-- Task material follows --

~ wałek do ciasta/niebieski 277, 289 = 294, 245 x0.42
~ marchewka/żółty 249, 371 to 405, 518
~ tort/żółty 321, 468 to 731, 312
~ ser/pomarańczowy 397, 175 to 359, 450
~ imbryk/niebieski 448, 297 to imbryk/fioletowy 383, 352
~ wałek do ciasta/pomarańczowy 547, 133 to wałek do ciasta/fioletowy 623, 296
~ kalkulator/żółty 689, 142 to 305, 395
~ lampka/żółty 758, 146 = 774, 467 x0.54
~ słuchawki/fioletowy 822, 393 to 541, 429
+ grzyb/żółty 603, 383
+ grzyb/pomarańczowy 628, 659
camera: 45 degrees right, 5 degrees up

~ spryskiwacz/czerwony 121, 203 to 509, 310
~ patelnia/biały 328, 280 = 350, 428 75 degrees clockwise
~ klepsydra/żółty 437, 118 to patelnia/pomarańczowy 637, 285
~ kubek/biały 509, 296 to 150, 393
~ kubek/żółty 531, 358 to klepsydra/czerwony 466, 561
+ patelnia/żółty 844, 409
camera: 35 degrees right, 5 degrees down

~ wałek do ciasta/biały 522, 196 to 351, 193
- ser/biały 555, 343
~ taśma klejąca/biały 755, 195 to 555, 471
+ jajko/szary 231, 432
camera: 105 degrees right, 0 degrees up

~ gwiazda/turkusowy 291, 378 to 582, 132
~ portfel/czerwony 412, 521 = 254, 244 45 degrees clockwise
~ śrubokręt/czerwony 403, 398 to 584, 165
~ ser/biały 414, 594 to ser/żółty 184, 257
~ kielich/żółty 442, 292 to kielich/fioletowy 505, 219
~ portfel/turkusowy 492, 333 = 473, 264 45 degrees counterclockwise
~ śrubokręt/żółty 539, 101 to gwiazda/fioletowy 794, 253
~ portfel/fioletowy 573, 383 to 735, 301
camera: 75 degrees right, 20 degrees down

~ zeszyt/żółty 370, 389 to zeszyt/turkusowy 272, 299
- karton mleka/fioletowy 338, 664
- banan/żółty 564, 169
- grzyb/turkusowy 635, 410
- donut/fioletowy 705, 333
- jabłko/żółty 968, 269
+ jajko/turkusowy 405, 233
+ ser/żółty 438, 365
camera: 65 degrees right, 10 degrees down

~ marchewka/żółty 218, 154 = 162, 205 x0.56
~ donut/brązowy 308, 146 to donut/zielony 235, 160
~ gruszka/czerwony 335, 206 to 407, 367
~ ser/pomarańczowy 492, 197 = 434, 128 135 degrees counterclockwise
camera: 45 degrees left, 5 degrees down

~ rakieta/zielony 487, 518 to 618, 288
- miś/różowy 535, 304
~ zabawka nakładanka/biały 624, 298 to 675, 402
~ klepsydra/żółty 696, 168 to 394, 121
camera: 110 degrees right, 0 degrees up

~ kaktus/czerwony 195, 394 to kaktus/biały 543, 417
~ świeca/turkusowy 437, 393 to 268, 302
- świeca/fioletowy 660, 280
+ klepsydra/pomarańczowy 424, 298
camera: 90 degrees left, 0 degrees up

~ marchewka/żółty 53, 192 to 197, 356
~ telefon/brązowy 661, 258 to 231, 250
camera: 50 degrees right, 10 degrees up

-- Task material concluded --

Your answer must be an exact copy of every entry above.

~ wałek do ciasta/niebieski 277, 289 = 294, 245 x0.42
~ marchewka/żółty 249, 371 to 405, 518
~ tort/żółty 321, 468 to 731, 312
~ ser/pomarańczowy 397, 175 to 359, 450
~ imbryk/niebieski 448, 297 to imbryk/fioletowy 383, 352
~ wałek do ciasta/pomarańczowy 547, 133 to wałek do ciasta/fioletowy 623, 296
~ kalkulator/żółty 689, 142 to 305, 395
~ lampka/żółty 758, 146 = 774, 467 x0.54
~ słuchawki/fioletowy 822, 393 to 541, 429
+ grzyb/żółty 603, 383
+ grzyb/pomarańczowy 628, 659
camera: 45 degrees right, 5 degrees up

~ spryskiwacz/czerwony 121, 203 to 509, 310
~ patelnia/biały 328, 280 = 350, 428 75 degrees clockwise
~ klepsydra/żółty 437, 118 to patelnia/pomarańczowy 637, 285
~ kubek/biały 509, 296 to 150, 393
~ kubek/żółty 531, 358 to klepsydra/czerwony 466, 561
+ patelnia/żółty 844, 409
camera: 35 degrees right, 5 degrees down

~ wałek do ciasta/biały 522, 196 to 351, 193
- ser/biały 555, 343
~ taśma klejąca/biały 755, 195 to 555, 471
+ jajko/szary 231, 432
camera: 105 degrees right, 0 degrees up

~ gwiazda/turkusowy 291, 378 to 582, 132
~ portfel/czerwony 412, 521 = 254, 244 45 degrees clockwise
~ śrubokręt/czerwony 403, 398 to 584, 165
~ ser/biały 414, 594 to ser/żółty 184, 257
~ kielich/żółty 442, 292 to kielich/fioletowy 505, 219
~ portfel/turkusowy 492, 333 = 473, 264 45 degrees counterclockwise
~ śrubokręt/żółty 539, 101 to gwiazda/fioletowy 794, 253
~ portfel/fioletowy 573, 383 to 735, 301
camera: 75 degrees right, 20 degrees down

~ zeszyt/żółty 370, 389 to zeszyt/turkusowy 272, 299
- karton mleka/fioletowy 338, 664
- banan/żółty 564, 169
- grzyb/turkusowy 635, 410
- donut/fioletowy 705, 333
- jabłko/żółty 968, 269
+ jajko/turkusowy 405, 233
+ ser/żółty 438, 365
camera: 65 degrees right, 10 degrees down

~ marchewka/żółty 218, 154 = 162, 205 x0.56
~ donut/brązowy 308, 146 to donut/zielony 235, 160
~ gruszka/czerwony 335, 206 to 407, 367
~ ser/pomarańczowy 492, 197 = 434, 128 135 degrees counterclockwise
camera: 45 degrees left, 5 degrees down

~ rakieta/zielony 487, 518 to 618, 288
- miś/różowy 535, 304
~ zabawka nakładanka/biały 624, 298 to 675, 402
~ klepsydra/żółty 696, 168 to 394, 121
camera: 110 degrees right, 0 degrees up

~ kaktus/czerwony 195, 394 to kaktus/biały 543, 417
~ świeca/turkusowy 437, 393 to 268, 302
- świeca/fioletowy 660, 280
+ klepsydra/pomarańczowy 424, 298
camera: 90 degrees left, 0 degrees up

~ marchewka/żółty 53, 192 to 197, 356
~ telefon/brązowy 661, 258 to 231, 250
camera: 50 degrees right, 10 degrees up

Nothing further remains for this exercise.